# [EXERCISE INSTRUCTIONS]
Could you retype exactly the lines running from the line with "none -> tan 1x1 brick [333,89,366,122]" to the end of the data, both included, and nothing else?

[Object change listings]

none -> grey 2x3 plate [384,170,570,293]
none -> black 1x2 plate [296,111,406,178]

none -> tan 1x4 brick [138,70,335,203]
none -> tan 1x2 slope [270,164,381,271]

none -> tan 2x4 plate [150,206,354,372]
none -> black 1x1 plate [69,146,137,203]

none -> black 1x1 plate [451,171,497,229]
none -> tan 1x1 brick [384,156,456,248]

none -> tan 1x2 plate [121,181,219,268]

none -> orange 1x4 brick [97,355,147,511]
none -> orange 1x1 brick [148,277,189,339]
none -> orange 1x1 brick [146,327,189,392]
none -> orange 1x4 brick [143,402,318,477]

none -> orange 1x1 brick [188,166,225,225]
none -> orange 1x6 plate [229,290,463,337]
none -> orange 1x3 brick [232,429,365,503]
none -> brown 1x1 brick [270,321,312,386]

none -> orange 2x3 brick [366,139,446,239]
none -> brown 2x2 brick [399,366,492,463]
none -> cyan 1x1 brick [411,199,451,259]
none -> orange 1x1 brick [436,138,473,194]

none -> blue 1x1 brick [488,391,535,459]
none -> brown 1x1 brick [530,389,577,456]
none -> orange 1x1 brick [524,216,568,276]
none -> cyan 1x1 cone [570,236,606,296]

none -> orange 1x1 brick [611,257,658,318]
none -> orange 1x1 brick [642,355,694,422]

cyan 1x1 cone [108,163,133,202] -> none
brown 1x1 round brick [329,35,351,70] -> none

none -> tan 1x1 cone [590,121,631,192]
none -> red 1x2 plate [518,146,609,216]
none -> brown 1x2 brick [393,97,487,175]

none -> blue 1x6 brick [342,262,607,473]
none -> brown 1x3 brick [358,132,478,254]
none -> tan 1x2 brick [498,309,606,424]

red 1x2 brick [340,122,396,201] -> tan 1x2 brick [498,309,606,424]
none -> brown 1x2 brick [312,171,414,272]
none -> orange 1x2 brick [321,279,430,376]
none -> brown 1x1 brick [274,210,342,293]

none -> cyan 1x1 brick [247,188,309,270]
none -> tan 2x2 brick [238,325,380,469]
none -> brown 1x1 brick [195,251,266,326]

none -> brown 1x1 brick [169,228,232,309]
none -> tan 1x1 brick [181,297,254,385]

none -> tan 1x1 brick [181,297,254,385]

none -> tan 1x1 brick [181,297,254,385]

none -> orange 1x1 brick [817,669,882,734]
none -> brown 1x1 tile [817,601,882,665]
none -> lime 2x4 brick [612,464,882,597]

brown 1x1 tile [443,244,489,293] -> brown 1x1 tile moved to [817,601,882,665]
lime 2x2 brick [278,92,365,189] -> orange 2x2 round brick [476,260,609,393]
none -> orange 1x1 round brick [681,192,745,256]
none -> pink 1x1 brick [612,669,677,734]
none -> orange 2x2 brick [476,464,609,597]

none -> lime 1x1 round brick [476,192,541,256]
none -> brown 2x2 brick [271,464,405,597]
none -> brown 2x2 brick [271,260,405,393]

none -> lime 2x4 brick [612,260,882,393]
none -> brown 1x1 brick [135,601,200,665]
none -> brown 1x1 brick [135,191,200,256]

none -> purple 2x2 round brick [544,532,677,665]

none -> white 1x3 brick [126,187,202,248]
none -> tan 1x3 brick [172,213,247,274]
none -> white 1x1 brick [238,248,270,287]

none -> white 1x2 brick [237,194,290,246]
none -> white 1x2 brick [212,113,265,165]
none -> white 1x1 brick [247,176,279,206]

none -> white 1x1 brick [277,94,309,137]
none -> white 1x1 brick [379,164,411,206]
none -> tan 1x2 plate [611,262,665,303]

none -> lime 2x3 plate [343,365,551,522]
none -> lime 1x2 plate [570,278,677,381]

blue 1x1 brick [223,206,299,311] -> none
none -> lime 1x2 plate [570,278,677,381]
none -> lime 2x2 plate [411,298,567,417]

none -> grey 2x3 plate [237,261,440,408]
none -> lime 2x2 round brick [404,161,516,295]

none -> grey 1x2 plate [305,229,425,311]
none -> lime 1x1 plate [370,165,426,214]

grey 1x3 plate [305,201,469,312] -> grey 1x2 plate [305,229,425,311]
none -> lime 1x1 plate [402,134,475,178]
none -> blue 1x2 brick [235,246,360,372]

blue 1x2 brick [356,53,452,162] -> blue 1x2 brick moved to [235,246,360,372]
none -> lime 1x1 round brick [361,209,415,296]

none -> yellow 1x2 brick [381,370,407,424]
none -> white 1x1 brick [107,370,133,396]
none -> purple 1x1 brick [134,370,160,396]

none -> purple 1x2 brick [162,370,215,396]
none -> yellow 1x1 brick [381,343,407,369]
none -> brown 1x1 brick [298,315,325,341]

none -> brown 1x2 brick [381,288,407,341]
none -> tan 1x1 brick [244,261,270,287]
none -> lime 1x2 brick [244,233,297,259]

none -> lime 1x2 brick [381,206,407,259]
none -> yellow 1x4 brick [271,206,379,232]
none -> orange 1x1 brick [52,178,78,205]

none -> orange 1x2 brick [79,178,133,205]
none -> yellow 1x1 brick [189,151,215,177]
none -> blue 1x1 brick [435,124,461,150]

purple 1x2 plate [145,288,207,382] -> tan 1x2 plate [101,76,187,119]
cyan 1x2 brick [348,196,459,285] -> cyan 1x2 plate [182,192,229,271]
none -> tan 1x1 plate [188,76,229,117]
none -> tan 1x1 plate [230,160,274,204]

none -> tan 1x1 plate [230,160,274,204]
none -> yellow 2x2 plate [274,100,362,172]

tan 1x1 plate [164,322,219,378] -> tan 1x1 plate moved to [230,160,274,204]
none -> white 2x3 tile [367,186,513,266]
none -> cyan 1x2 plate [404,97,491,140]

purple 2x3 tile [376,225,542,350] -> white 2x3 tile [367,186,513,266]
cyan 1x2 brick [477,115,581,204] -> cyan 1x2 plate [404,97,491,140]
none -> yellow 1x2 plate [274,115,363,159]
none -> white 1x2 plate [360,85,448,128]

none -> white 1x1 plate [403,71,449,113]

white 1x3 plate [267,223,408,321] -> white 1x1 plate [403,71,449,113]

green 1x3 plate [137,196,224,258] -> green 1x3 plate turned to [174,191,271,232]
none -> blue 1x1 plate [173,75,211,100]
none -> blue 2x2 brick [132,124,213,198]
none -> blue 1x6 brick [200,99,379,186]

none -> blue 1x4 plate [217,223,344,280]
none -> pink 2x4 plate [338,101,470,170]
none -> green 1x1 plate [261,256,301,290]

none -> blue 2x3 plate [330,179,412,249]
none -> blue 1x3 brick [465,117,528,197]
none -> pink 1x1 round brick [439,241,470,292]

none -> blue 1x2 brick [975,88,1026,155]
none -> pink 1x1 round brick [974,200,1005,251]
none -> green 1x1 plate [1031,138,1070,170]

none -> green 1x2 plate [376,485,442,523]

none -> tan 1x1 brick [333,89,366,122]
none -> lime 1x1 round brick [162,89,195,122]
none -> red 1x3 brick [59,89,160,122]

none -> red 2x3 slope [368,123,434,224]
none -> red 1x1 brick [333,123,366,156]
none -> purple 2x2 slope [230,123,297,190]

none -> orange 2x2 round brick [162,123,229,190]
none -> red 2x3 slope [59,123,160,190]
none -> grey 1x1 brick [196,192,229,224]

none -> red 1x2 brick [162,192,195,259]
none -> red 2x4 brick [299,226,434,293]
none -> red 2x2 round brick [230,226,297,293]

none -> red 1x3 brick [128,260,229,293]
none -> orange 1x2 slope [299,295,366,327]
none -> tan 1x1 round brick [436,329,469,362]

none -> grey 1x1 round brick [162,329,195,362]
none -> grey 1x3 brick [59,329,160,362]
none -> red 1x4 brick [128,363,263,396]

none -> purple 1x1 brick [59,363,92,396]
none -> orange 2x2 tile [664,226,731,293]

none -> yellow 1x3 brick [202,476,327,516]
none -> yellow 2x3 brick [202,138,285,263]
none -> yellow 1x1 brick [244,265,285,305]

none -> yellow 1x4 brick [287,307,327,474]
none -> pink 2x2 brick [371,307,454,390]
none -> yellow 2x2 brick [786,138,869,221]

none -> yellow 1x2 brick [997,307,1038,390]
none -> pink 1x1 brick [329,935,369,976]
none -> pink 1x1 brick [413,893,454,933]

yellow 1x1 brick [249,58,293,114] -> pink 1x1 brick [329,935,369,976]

# [OUTPUT OF THE TASK]
none -> tan 1x1 brick [333,89,366,122]
none -> lime 1x1 round brick [162,89,195,122]
none -> red 1x3 brick [59,89,160,122]

none -> red 2x3 slope [368,123,434,224]
none -> red 1x1 brick [333,123,366,156]
none -> purple 2x2 slope [230,123,297,190]

none -> orange 2x2 round brick [162,123,229,190]
none -> red 2x3 slope [59,123,160,190]
none -> grey 1x1 brick [196,192,229,224]

none -> red 1x2 brick [162,192,195,259]
none -> red 2x4 brick [299,226,434,293]
none -> red 2x2 round brick [230,226,297,293]

none -> red 1x3 brick [128,260,229,293]
none -> orange 1x2 slope [299,295,366,327]
none -> tan 1x1 round brick [436,329,469,362]

none -> grey 1x1 round brick [162,329,195,362]
none -> grey 1x3 brick [59,329,160,362]
none -> red 1x4 brick [128,363,263,396]

none -> purple 1x1 brick [59,363,92,396]
none -> orange 2x2 tile [664,226,731,293]

none -> yellow 1x3 brick [202,476,327,516]
none -> yellow 2x3 brick [202,138,285,263]
none -> yellow 1x1 brick [244,265,285,305]

none -> yellow 1x4 brick [287,307,327,474]
none -> pink 2x2 brick [371,307,454,390]
none -> yellow 2x2 brick [786,138,869,221]

none -> yellow 1x2 brick [997,307,1038,390]
none -> pink 1x1 brick [329,935,369,976]
none -> pink 1x1 brick [413,893,454,933]

yellow 1x1 brick [249,58,293,114] -> pink 1x1 brick [329,935,369,976]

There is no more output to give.